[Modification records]
Segment Open

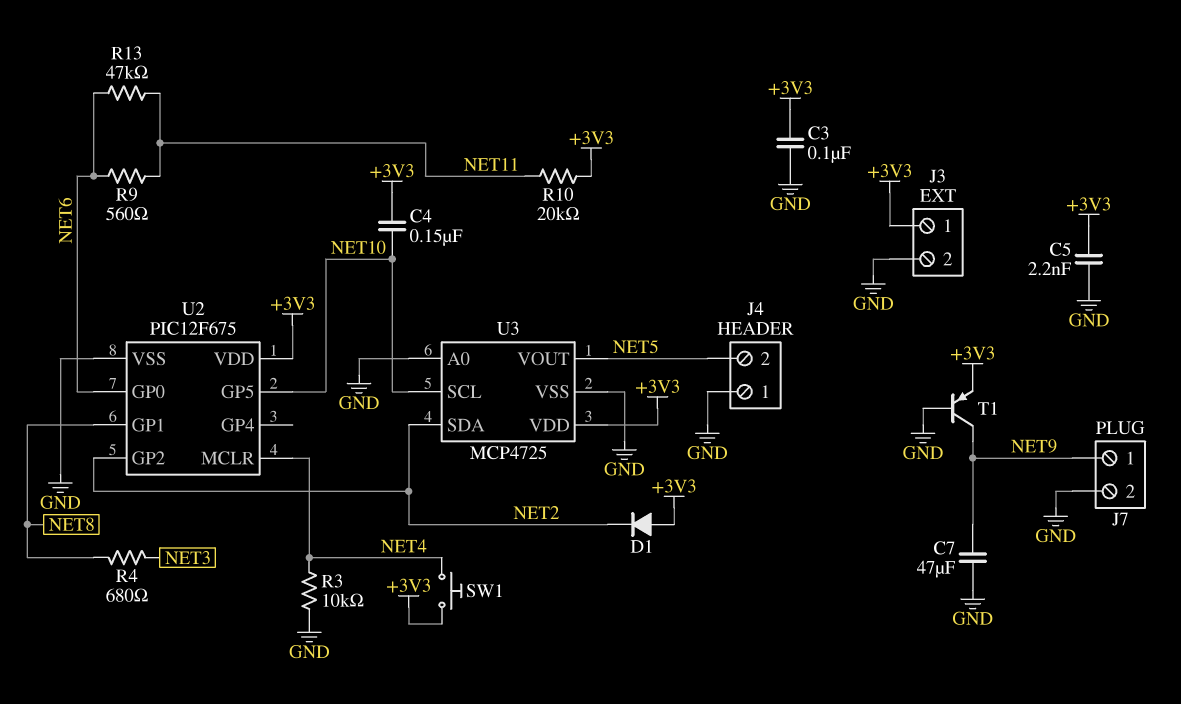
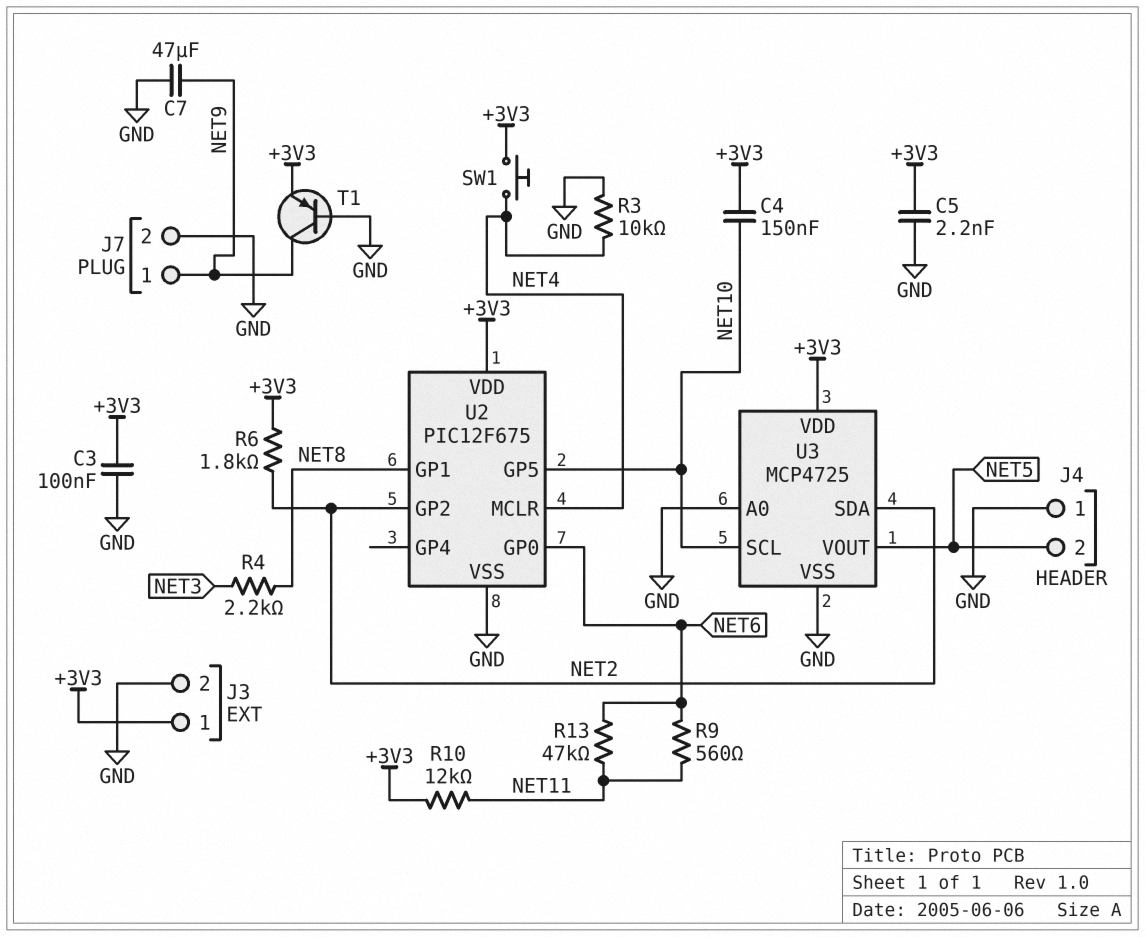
D1: diode (A +3V3, K NET2) -> none
R4: 680 (NET3, NET8) -> 2.2k (NET3, NET8)
R6: none -> 1.8k (+3V3, NET2)
R10: 20k (+3V3, NET11) -> 12k (+3V3, NET11)

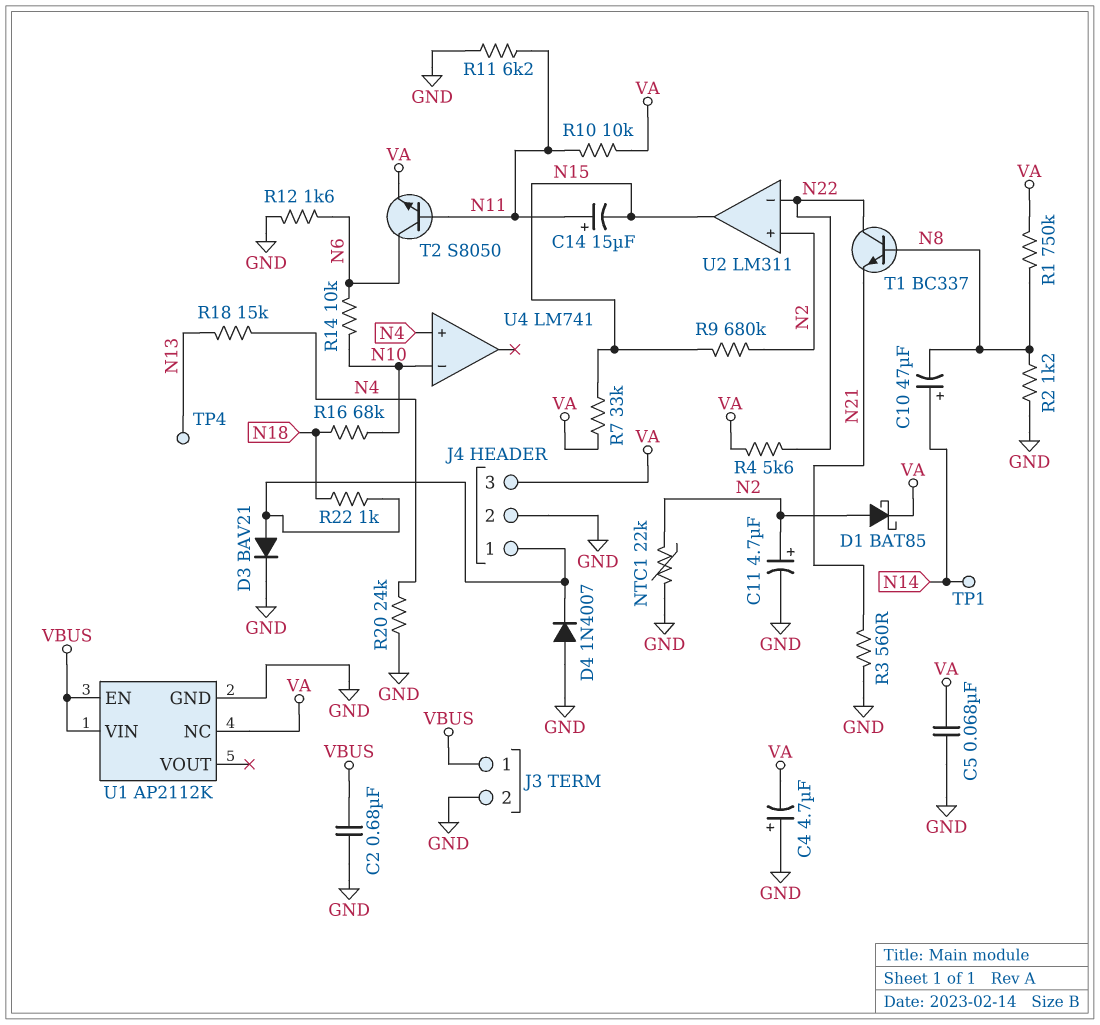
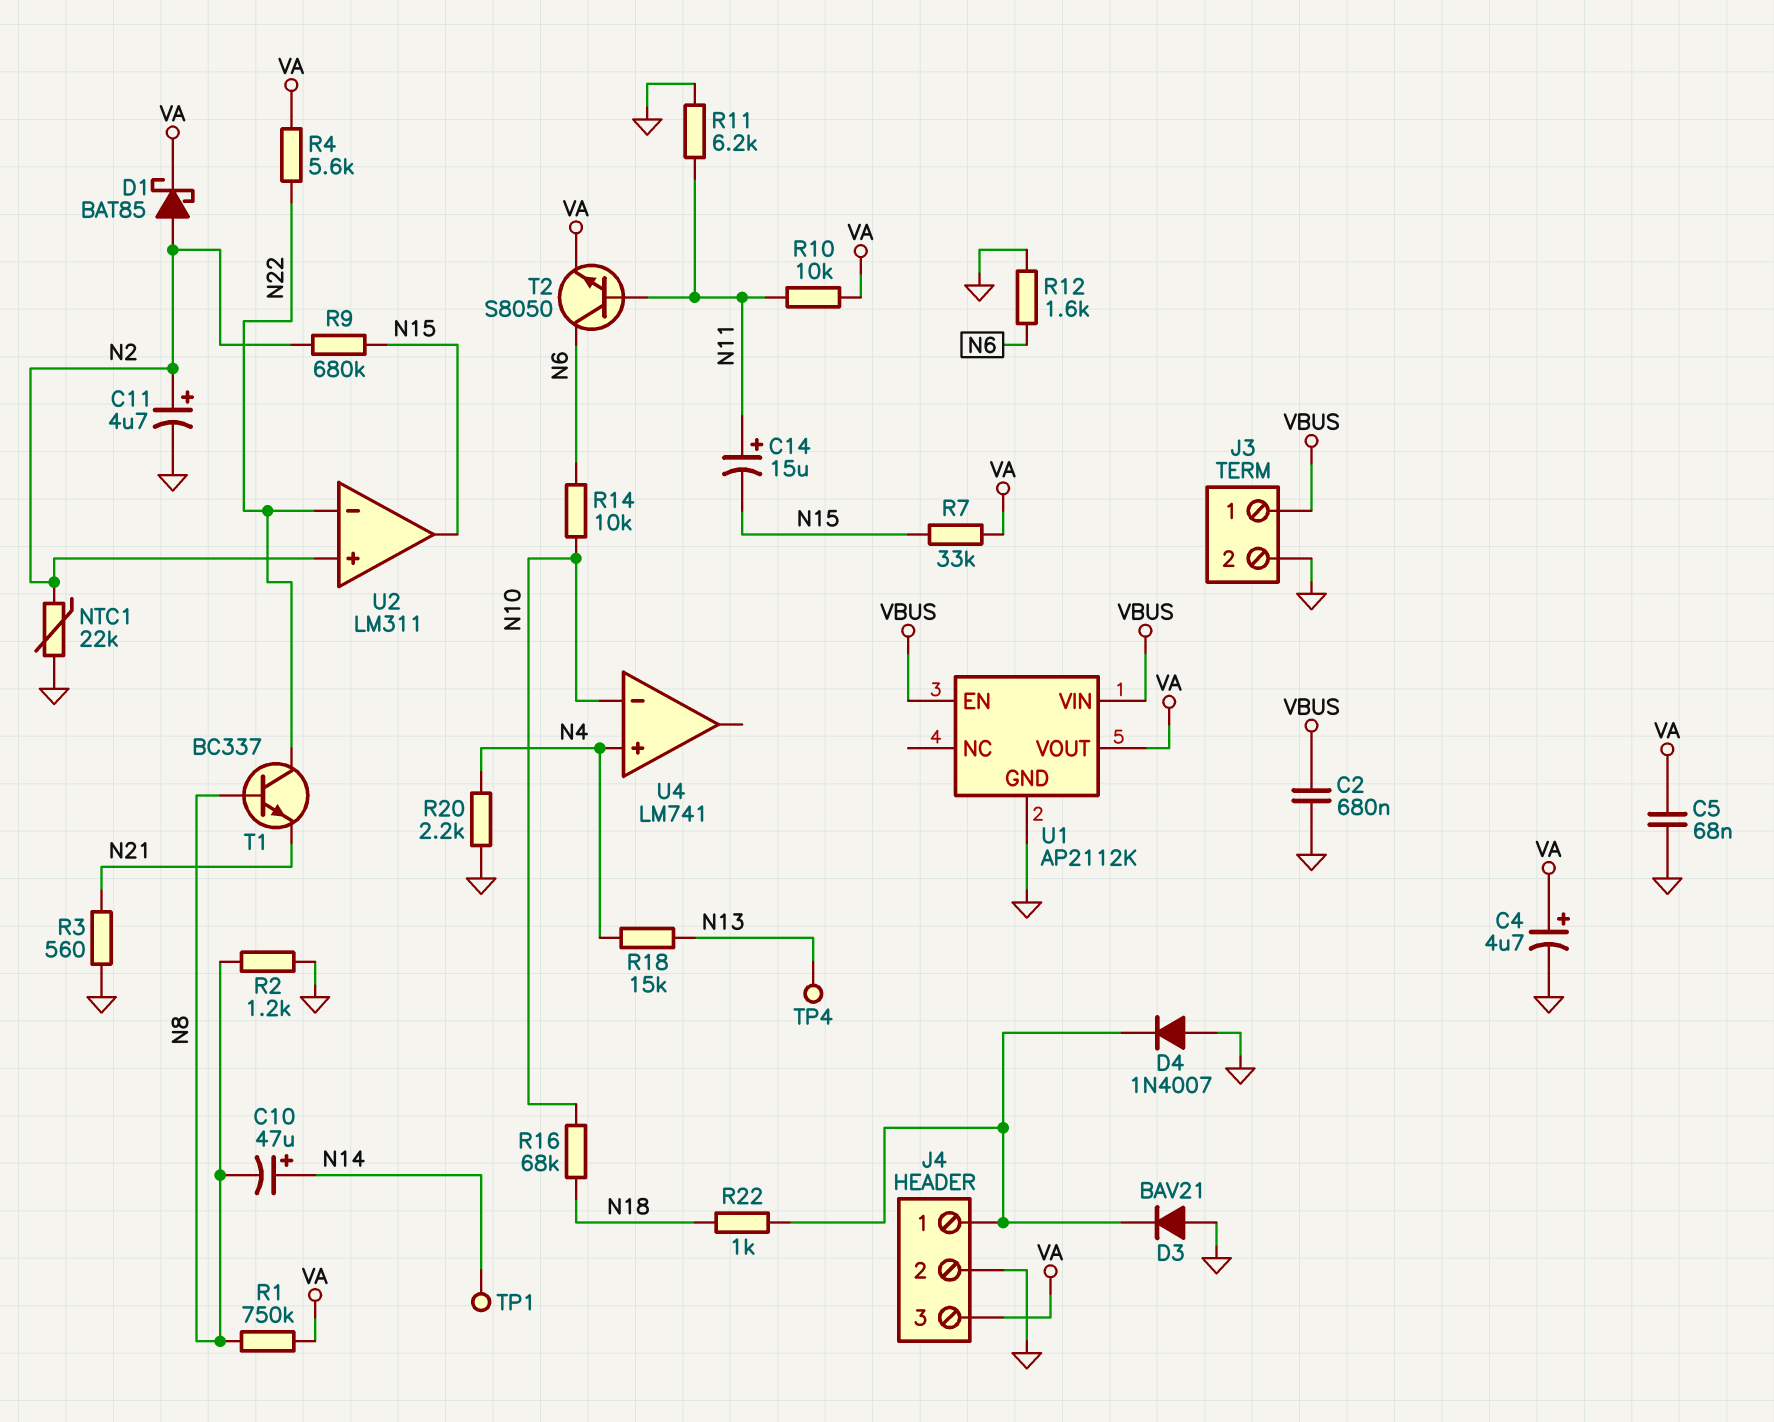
C4: 4.7uF (plus GND, minus VA) -> 4.7uF (plus VA, minus GND)
D3: diode BAV21 (A J4/1, K GND) -> diode BAV21 (A GND, K J4/1)
R20: 24k (GND, N4) -> 2.2k (GND, N4)
U1 pin NC: VA -> none
U1 pin VOUT: none -> VA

Segment Closed

Check every line of the entries above, and copy those that carry the string "none".

EXERCISE OUTPUT:
D1: diode (A +3V3, K NET2) -> none
R6: none -> 1.8k (+3V3, NET2)
U1 pin NC: VA -> none
U1 pin VOUT: none -> VA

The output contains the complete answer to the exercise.